═════ Data in this exercise ═════
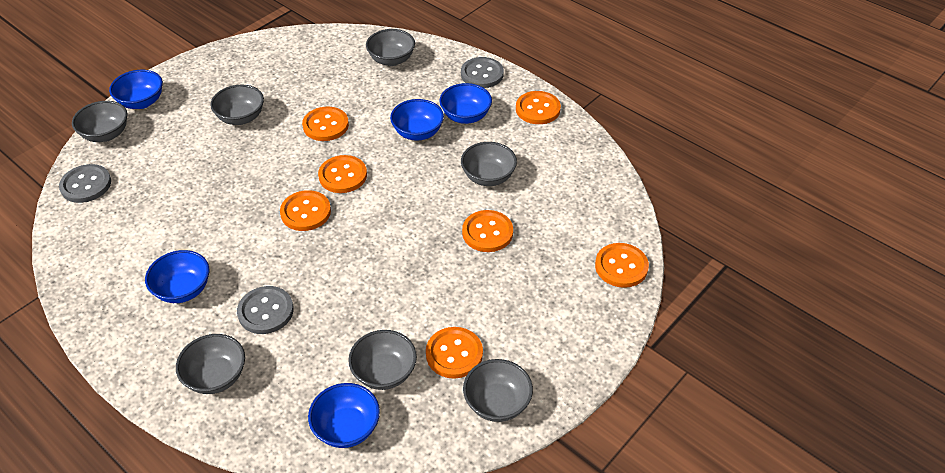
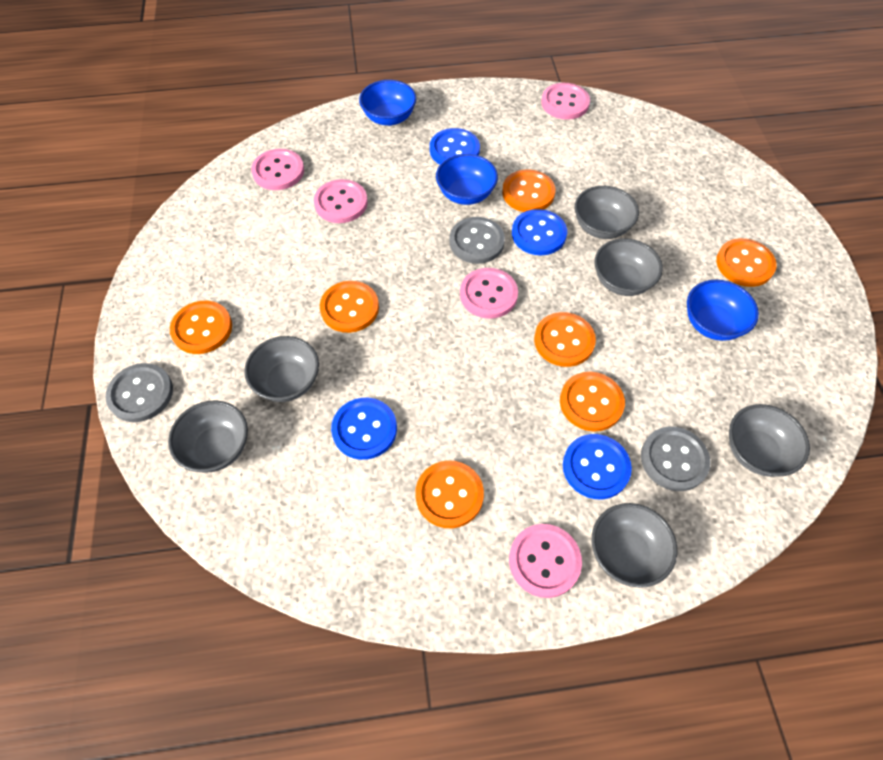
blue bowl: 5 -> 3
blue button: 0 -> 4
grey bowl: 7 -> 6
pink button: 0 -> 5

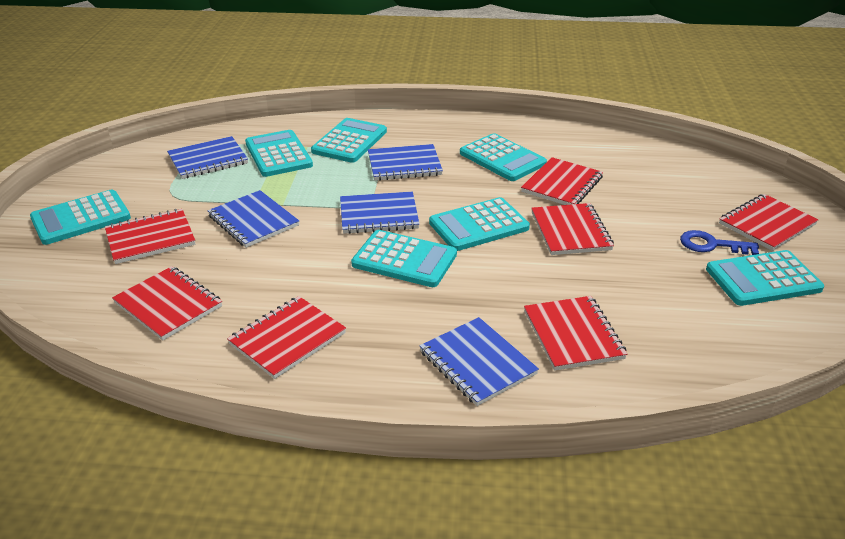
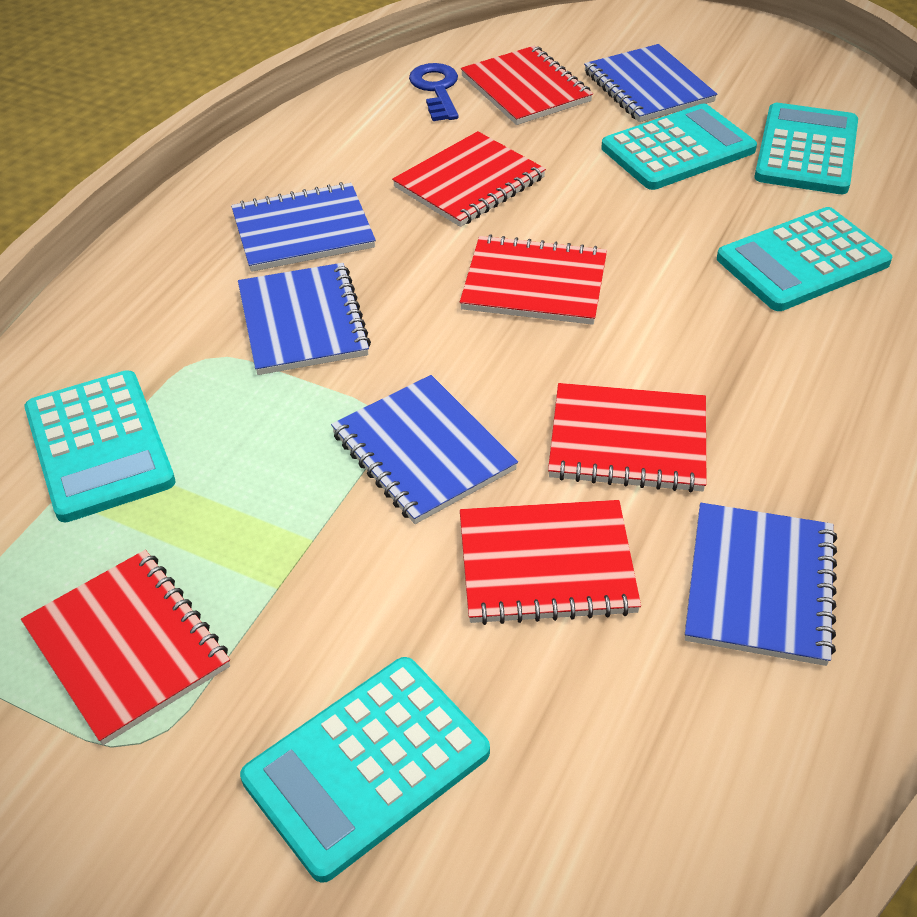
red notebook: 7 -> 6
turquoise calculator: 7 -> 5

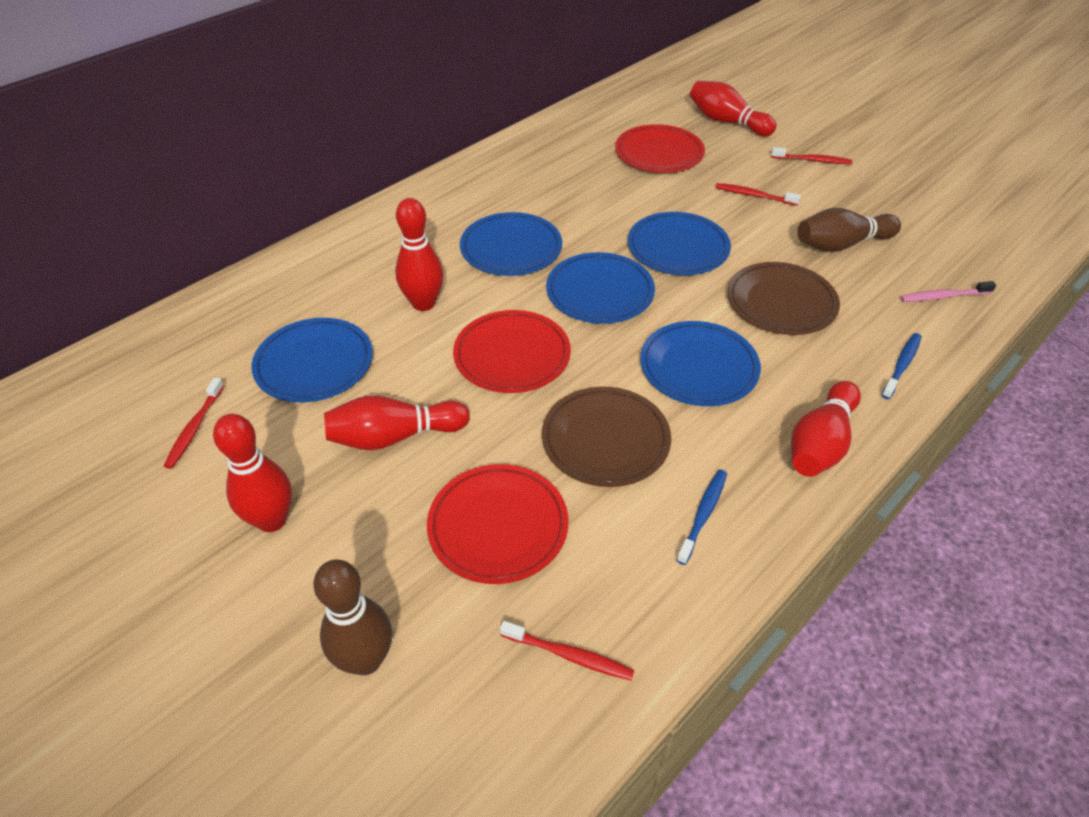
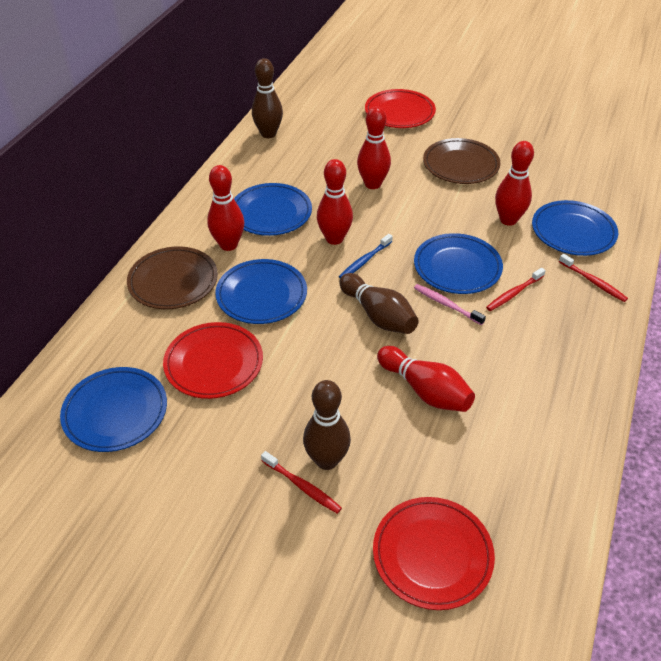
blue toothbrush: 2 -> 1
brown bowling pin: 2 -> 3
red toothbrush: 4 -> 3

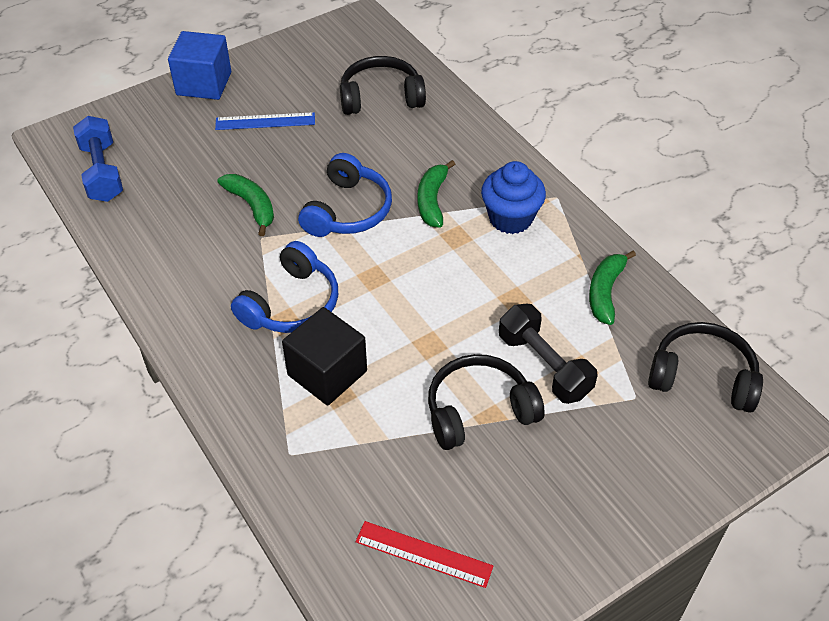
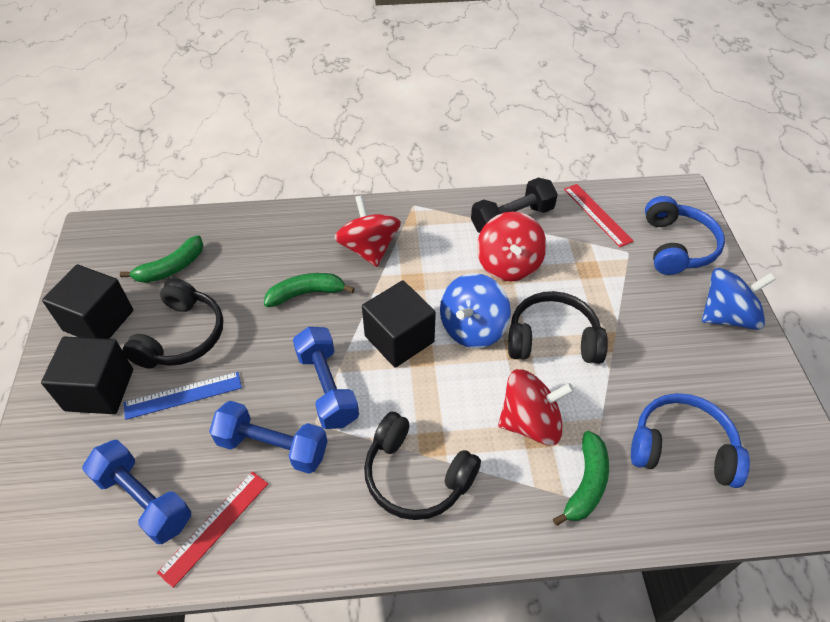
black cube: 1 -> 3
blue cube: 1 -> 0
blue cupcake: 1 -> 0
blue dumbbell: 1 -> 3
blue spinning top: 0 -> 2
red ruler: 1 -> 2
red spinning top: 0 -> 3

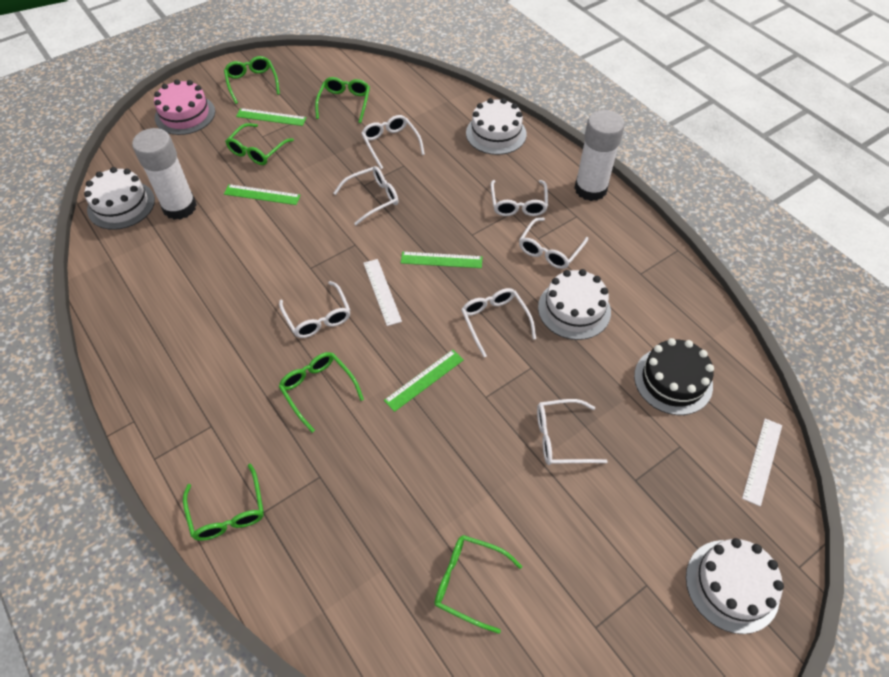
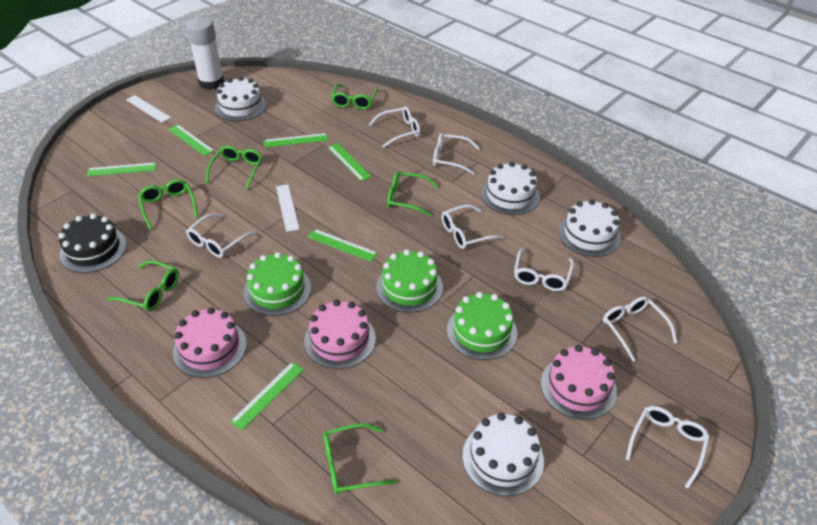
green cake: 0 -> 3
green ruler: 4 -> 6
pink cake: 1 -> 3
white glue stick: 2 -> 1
═════
(Task to complete) Leaving images out, please output every line of the data exactly.

(Solved exercise)
blue bowl: 5 -> 3
blue button: 0 -> 4
grey bowl: 7 -> 6
pink button: 0 -> 5

red notebook: 7 -> 6
turquoise calculator: 7 -> 5

blue toothbrush: 2 -> 1
brown bowling pin: 2 -> 3
red toothbrush: 4 -> 3

black cube: 1 -> 3
blue cube: 1 -> 0
blue cupcake: 1 -> 0
blue dumbbell: 1 -> 3
blue spinning top: 0 -> 2
red ruler: 1 -> 2
red spinning top: 0 -> 3

green cake: 0 -> 3
green ruler: 4 -> 6
pink cake: 1 -> 3
white glue stick: 2 -> 1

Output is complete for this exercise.